▶ **WHAT YOU WILL DO**
Restate word for word every line from the one containing "Jorix 8: [883,359,923,400]" to the last line of the records below.

▶ **MATERIAL FOR THIS TASK**
++++++++++++++++++++

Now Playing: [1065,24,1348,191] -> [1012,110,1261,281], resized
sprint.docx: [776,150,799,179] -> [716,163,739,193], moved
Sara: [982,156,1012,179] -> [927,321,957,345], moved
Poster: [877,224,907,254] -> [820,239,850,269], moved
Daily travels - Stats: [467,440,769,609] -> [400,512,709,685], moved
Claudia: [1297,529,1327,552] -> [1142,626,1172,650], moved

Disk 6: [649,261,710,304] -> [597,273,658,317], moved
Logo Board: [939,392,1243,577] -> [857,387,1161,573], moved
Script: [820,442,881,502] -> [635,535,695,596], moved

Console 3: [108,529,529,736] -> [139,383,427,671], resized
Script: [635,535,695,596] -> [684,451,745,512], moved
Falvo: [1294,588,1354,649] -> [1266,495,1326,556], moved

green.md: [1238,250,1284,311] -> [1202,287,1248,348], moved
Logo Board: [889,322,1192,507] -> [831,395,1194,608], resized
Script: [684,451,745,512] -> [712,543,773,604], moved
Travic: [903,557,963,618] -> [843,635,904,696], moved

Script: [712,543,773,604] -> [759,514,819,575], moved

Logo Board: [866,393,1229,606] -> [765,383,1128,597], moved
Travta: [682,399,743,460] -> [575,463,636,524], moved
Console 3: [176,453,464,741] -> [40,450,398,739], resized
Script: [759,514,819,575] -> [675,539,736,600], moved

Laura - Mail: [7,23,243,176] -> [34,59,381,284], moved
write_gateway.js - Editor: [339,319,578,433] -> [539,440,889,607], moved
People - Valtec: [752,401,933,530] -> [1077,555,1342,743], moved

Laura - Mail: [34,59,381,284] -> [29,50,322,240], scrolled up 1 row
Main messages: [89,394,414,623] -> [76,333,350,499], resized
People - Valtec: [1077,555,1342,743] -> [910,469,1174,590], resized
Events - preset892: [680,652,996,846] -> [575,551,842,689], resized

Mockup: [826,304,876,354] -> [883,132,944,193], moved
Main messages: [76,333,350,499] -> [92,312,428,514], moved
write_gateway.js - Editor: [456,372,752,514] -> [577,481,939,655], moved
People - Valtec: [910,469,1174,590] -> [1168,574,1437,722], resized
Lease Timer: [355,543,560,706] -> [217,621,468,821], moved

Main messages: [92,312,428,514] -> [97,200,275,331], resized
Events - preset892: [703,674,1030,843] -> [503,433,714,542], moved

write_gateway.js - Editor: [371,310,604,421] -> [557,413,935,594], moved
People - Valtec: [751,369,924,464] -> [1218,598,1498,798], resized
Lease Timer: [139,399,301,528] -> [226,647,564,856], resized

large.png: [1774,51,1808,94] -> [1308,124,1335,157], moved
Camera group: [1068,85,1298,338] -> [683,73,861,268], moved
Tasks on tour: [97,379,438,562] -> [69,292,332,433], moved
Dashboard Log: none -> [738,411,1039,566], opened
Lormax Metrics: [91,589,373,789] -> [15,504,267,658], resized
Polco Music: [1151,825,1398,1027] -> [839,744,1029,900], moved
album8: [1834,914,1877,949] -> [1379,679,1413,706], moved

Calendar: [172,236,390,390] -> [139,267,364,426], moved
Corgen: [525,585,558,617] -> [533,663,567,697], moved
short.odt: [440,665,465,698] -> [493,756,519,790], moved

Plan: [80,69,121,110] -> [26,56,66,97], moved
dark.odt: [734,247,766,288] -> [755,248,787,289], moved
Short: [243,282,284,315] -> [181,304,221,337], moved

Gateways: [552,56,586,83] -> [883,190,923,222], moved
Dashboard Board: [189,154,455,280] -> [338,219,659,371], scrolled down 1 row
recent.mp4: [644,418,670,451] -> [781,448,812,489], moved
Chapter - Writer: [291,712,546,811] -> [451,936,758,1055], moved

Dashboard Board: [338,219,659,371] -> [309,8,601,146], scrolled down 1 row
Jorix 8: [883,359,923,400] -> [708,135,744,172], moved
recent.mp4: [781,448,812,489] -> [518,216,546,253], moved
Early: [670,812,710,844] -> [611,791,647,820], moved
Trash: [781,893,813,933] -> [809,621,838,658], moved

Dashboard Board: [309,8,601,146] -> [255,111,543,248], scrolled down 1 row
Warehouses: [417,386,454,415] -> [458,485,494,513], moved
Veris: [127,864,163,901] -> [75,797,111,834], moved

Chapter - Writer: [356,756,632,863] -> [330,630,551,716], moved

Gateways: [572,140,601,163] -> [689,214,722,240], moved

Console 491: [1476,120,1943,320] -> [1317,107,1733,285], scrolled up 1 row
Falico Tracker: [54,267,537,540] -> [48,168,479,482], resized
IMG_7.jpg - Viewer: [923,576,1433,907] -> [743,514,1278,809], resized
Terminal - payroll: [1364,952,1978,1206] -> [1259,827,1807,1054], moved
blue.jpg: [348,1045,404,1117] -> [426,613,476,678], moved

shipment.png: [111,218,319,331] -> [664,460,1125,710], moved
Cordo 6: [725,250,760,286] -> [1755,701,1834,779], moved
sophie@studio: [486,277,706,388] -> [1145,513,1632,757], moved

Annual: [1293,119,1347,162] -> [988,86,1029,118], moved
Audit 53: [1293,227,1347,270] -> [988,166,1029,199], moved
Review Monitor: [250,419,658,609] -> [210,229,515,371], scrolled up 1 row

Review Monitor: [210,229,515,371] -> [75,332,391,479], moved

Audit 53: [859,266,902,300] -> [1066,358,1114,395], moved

++++++++++++++++++++

▶ **RESULT OF THE TASK**
Jorix 8: [883,359,923,400] -> [708,135,744,172], moved
recent.mp4: [781,448,812,489] -> [518,216,546,253], moved
Early: [670,812,710,844] -> [611,791,647,820], moved
Trash: [781,893,813,933] -> [809,621,838,658], moved

Dashboard Board: [309,8,601,146] -> [255,111,543,248], scrolled down 1 row
Warehouses: [417,386,454,415] -> [458,485,494,513], moved
Veris: [127,864,163,901] -> [75,797,111,834], moved

Chapter - Writer: [356,756,632,863] -> [330,630,551,716], moved

Gateways: [572,140,601,163] -> [689,214,722,240], moved

Console 491: [1476,120,1943,320] -> [1317,107,1733,285], scrolled up 1 row
Falico Tracker: [54,267,537,540] -> [48,168,479,482], resized
IMG_7.jpg - Viewer: [923,576,1433,907] -> [743,514,1278,809], resized
Terminal - payroll: [1364,952,1978,1206] -> [1259,827,1807,1054], moved
blue.jpg: [348,1045,404,1117] -> [426,613,476,678], moved

shipment.png: [111,218,319,331] -> [664,460,1125,710], moved
Cordo 6: [725,250,760,286] -> [1755,701,1834,779], moved
sophie@studio: [486,277,706,388] -> [1145,513,1632,757], moved

Annual: [1293,119,1347,162] -> [988,86,1029,118], moved
Audit 53: [1293,227,1347,270] -> [988,166,1029,199], moved
Review Monitor: [250,419,658,609] -> [210,229,515,371], scrolled up 1 row

Review Monitor: [210,229,515,371] -> [75,332,391,479], moved

Audit 53: [859,266,902,300] -> [1066,358,1114,395], moved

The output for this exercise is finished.